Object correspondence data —
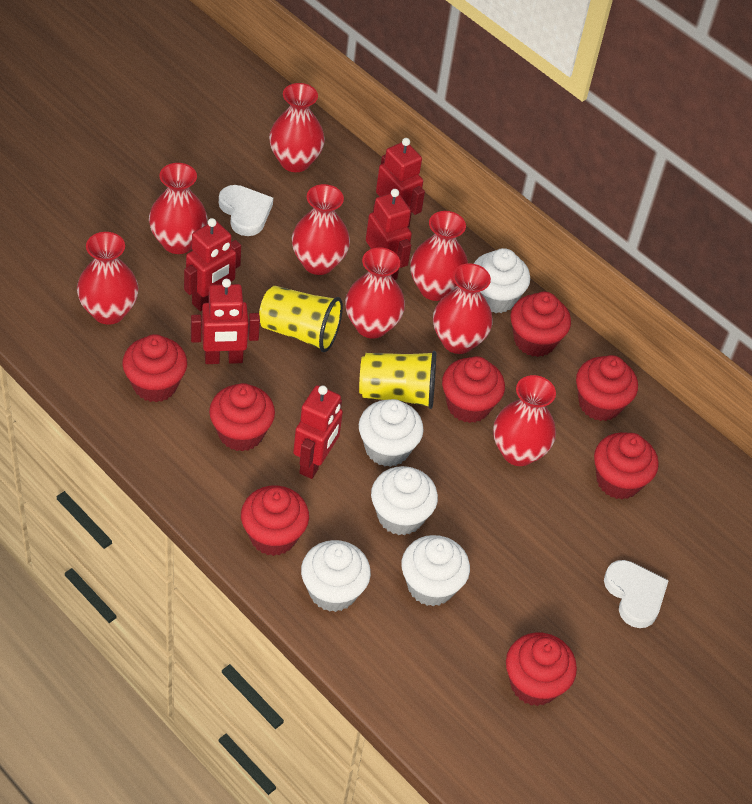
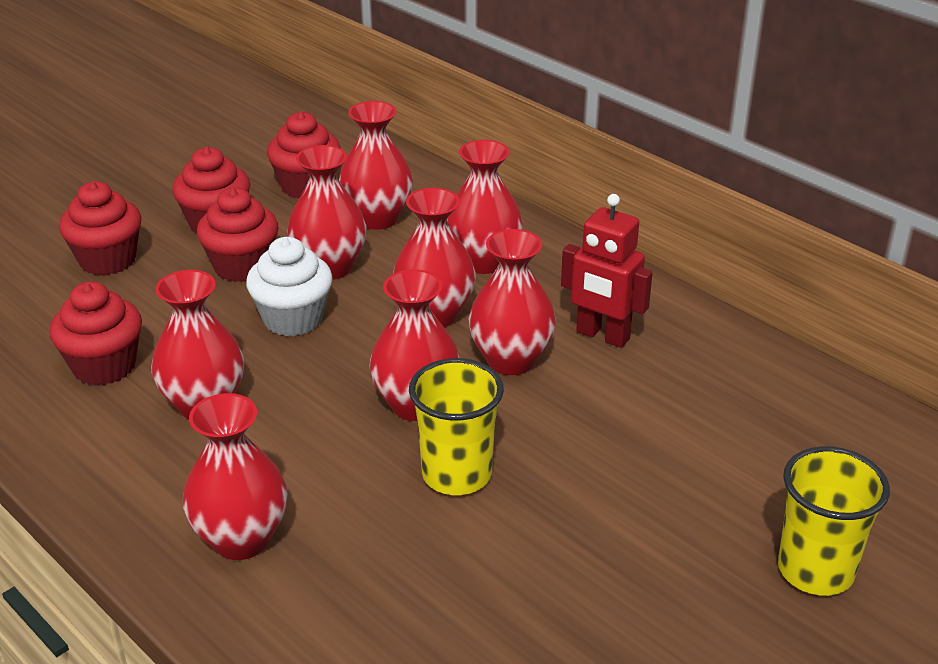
red cupcake: 8 -> 5
red robot: 5 -> 1
white cupcake: 5 -> 1
white heart: 2 -> 0

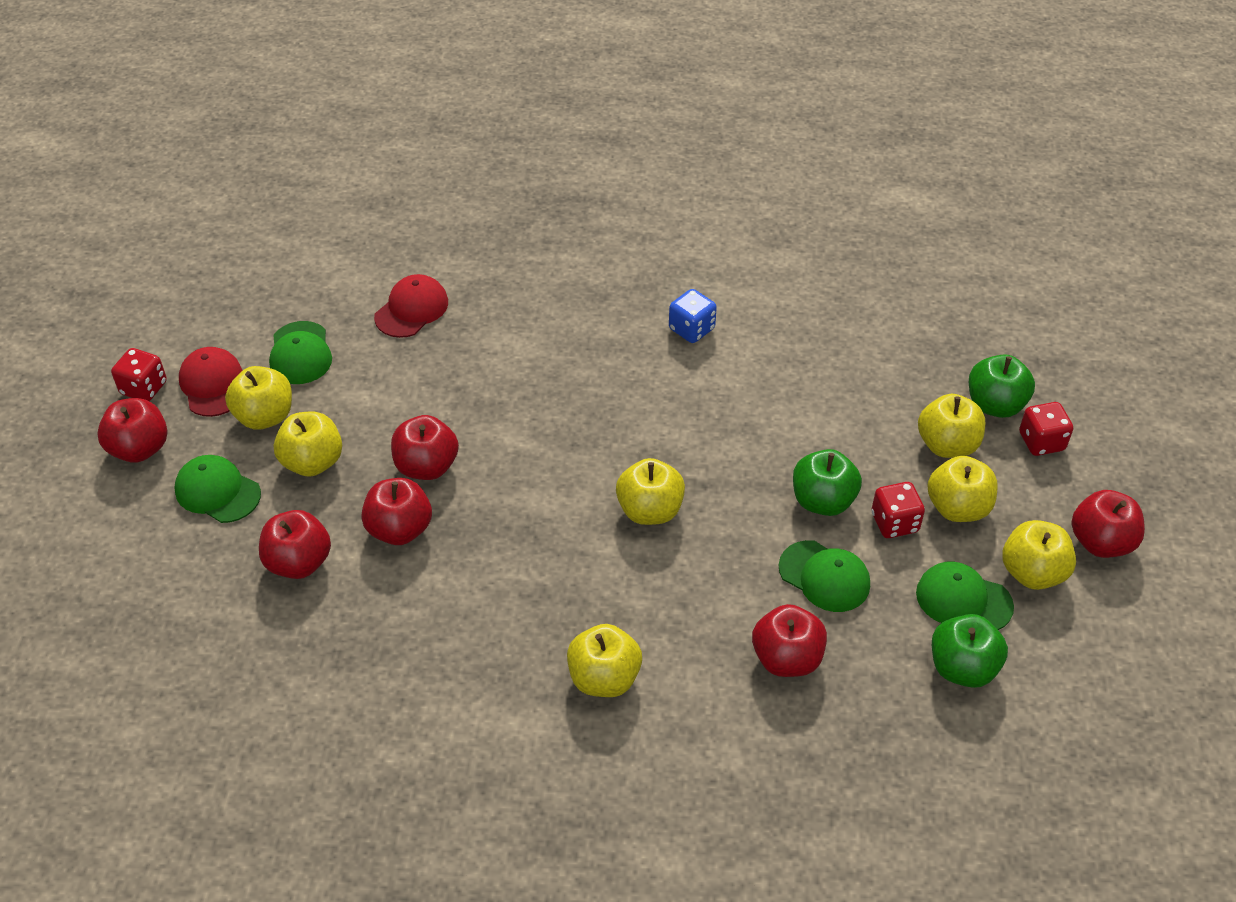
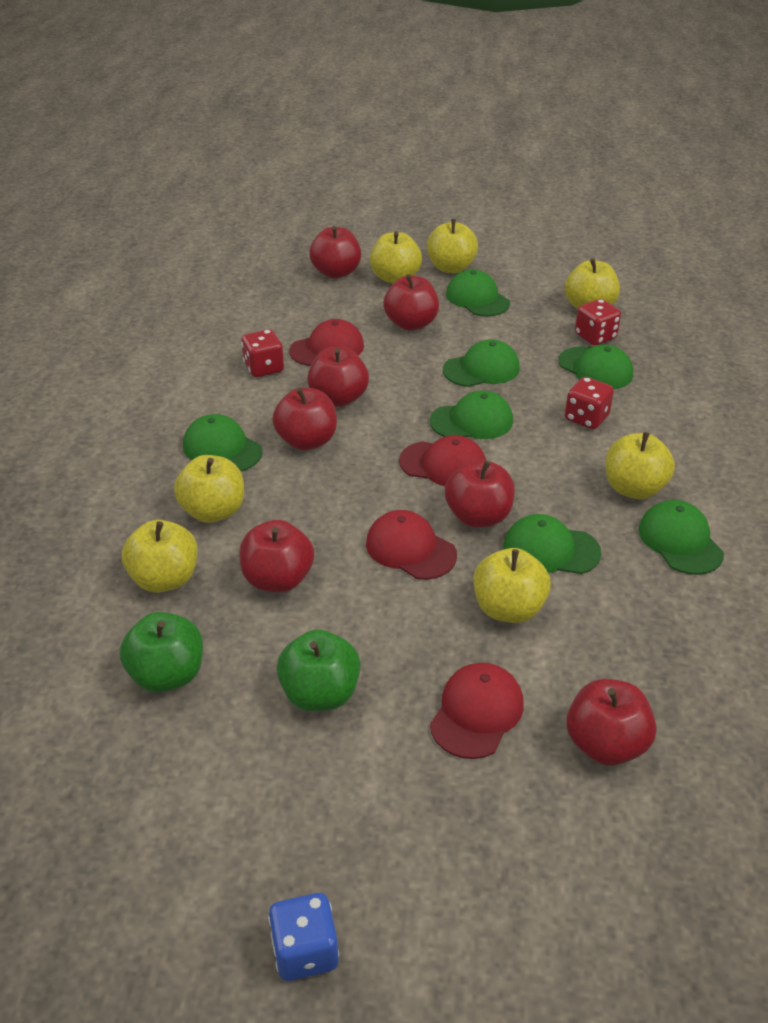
green apple: 3 -> 2
green cap: 4 -> 7
red apple: 6 -> 7
red cap: 2 -> 4

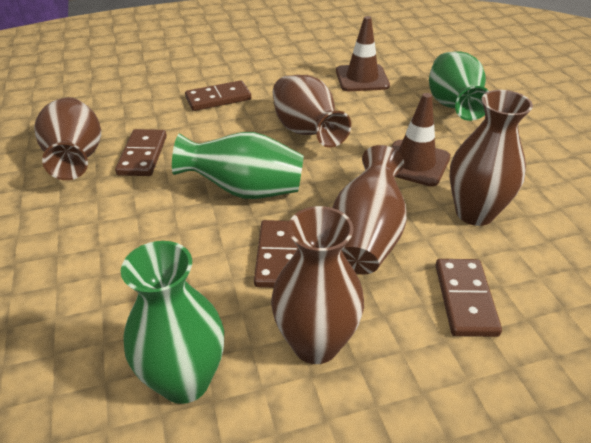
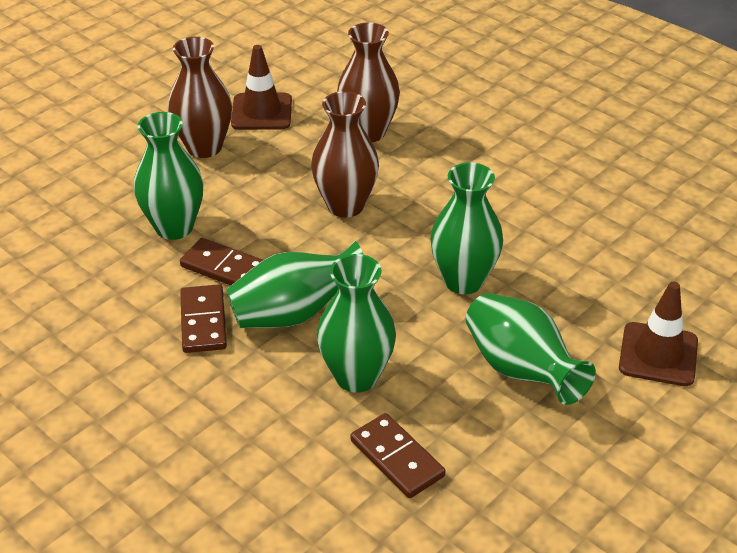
brown domino: 4 -> 3
brown vase: 5 -> 3
green vase: 3 -> 5

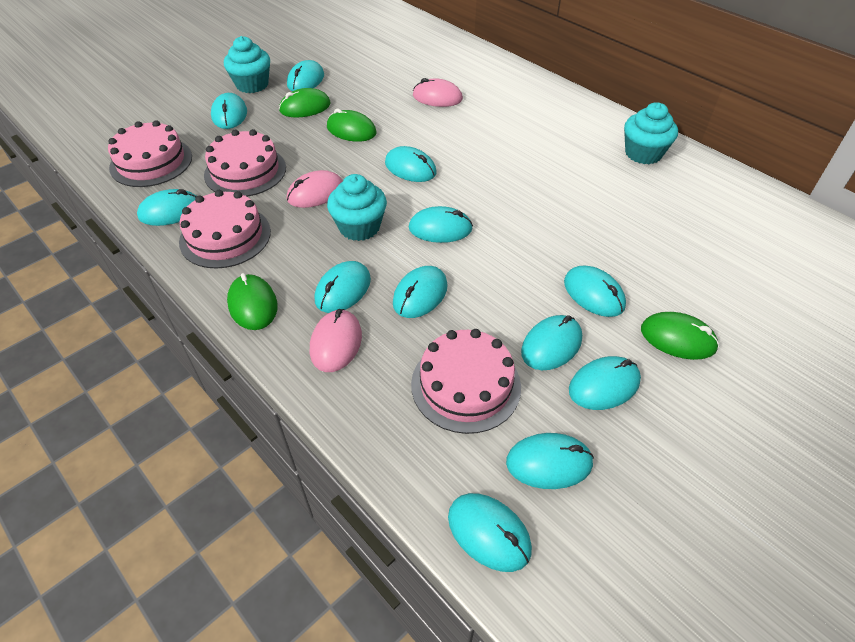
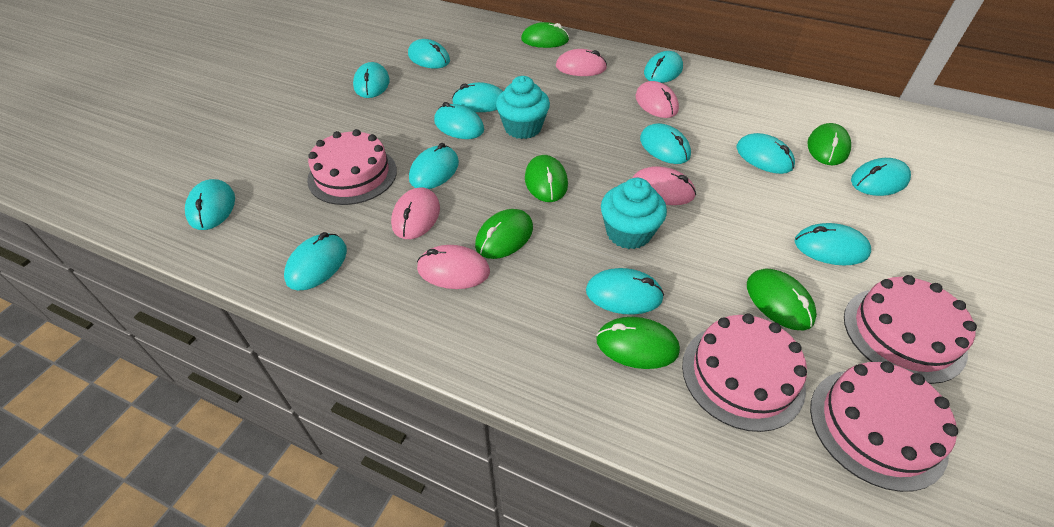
green mouse: 4 -> 6
pink mouse: 3 -> 5
turquoise cupcake: 3 -> 2
turquoise mouse: 12 -> 13

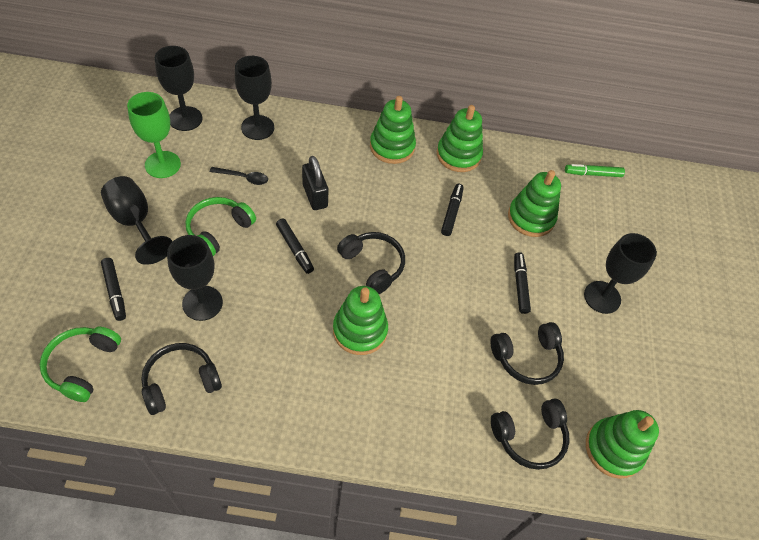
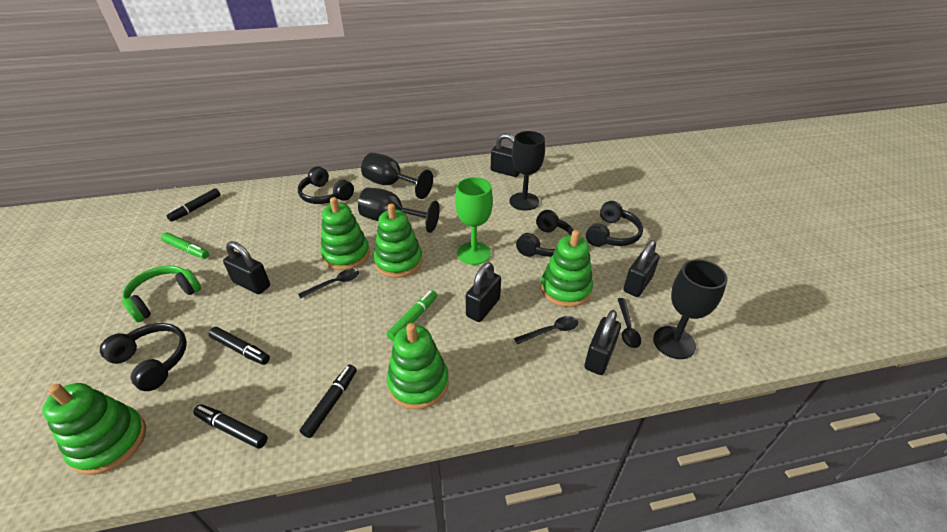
black goblet: 5 -> 4
black padlock: 1 -> 5
black spoon: 1 -> 3
green headphones: 2 -> 1
green marker: 1 -> 2

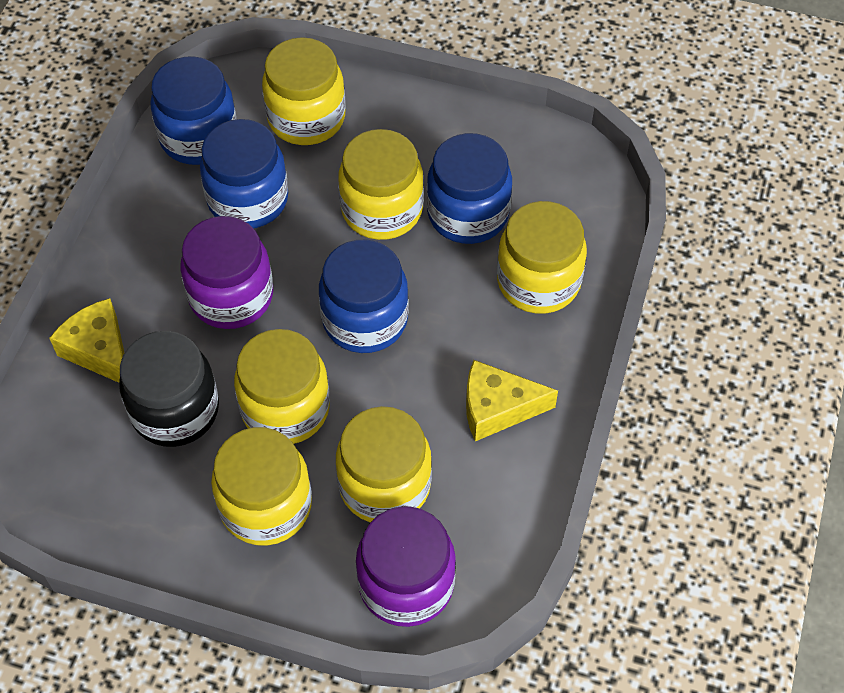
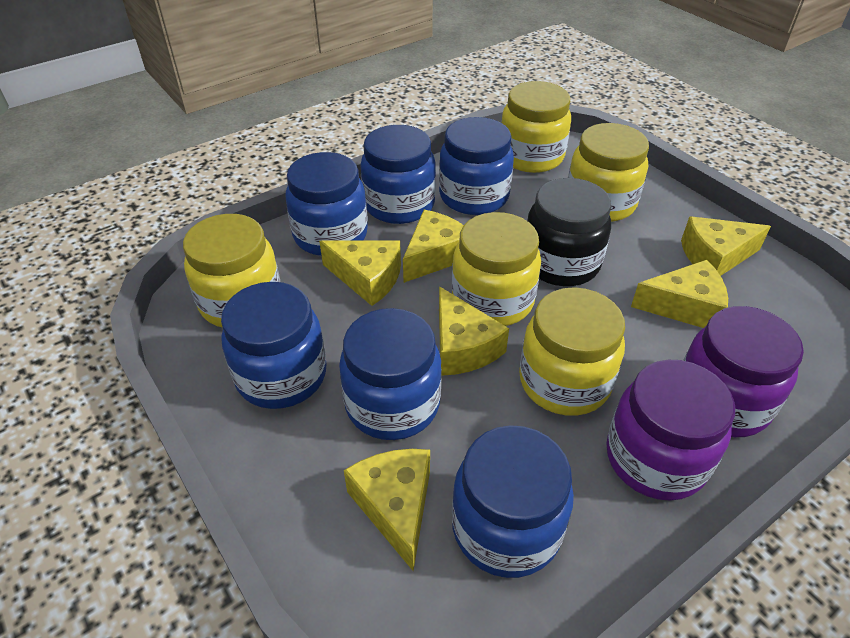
blue jar: 4 -> 6
yellow cheese: 2 -> 6
yellow jar: 6 -> 5

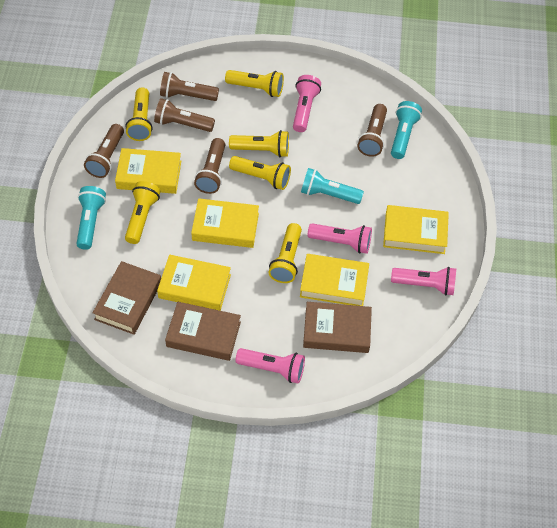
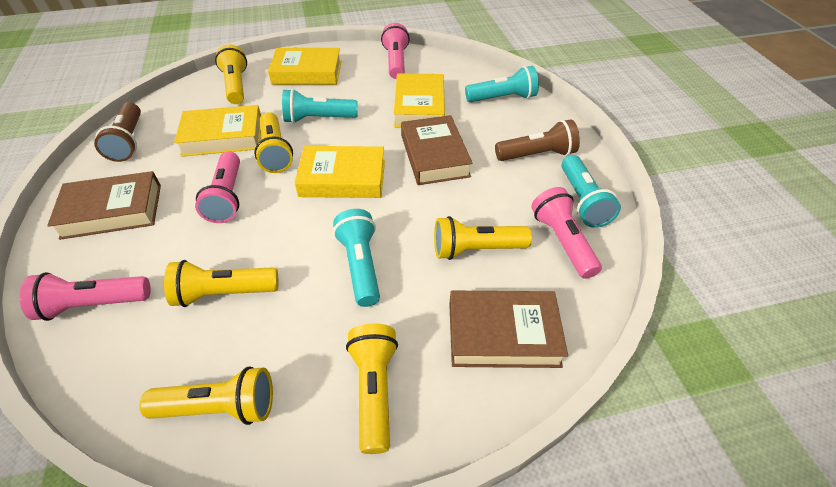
brown flashlight: 5 -> 2
turquoise flashlight: 3 -> 4
yellow book: 5 -> 4

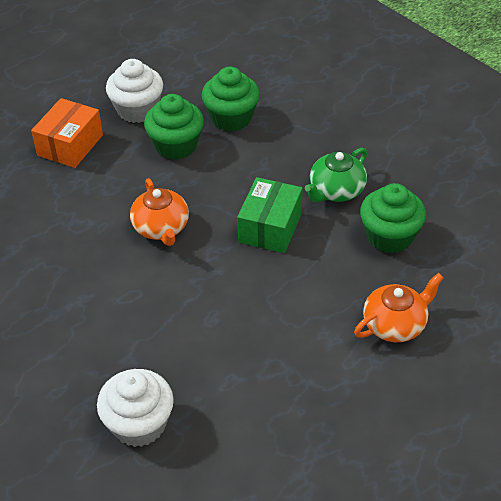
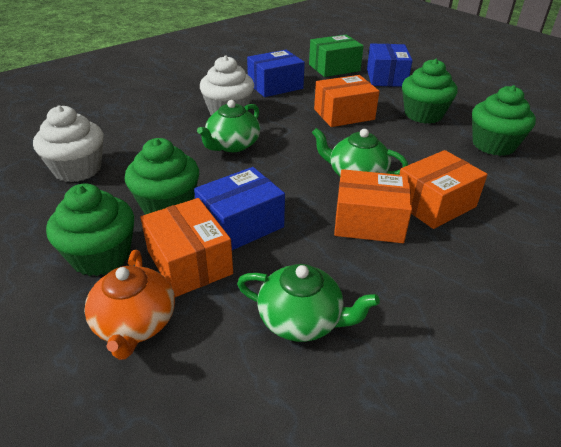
blue box: 0 -> 3
green cupcake: 3 -> 4
green teapot: 1 -> 3
orange box: 1 -> 4
orange teapot: 2 -> 1

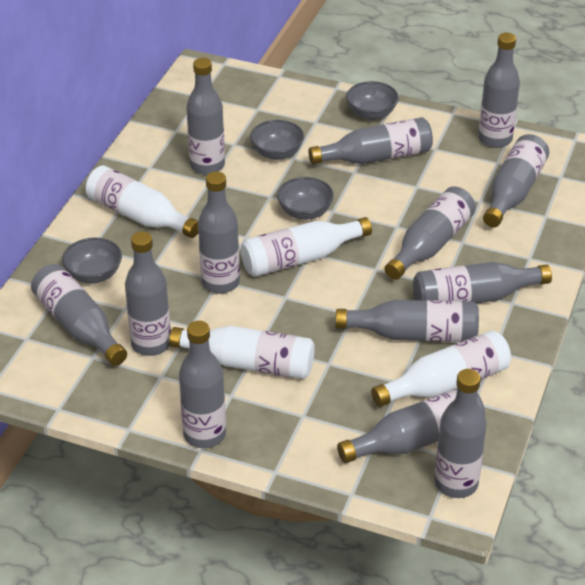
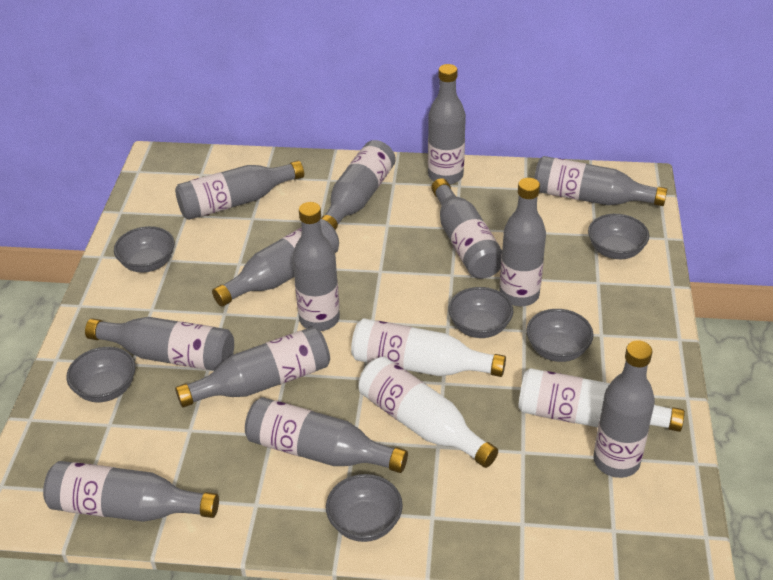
grey bowl: 4 -> 6
white bottle: 4 -> 3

Instructions to follow — If a line in the records above contains the string "black", copy that line out.

Solution —
black goblet: 5 -> 4
black padlock: 1 -> 5
black spoon: 1 -> 3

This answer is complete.